GIVEN DATA: Begin

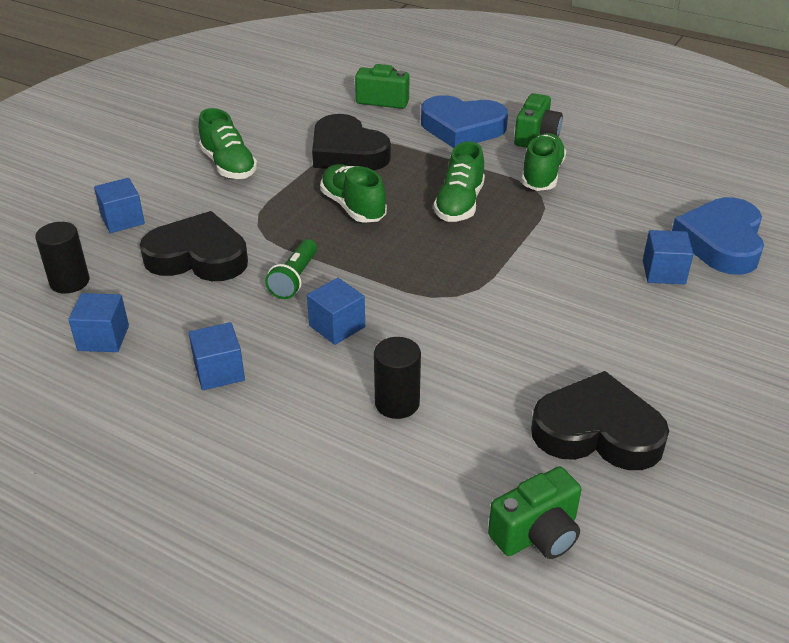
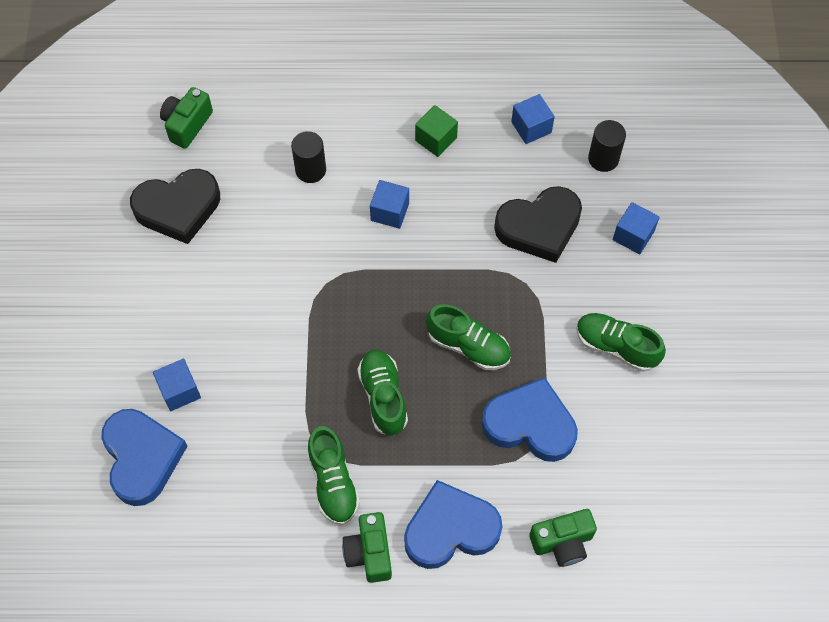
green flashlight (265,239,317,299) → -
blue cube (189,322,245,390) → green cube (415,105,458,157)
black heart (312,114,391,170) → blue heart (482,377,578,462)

GIVEN DATA: End

▶ [WHAT YOU WILL DO]:
Give the number of lines that contain "blue" in the material above, with no other text.

▶ [RESPONSE]:
2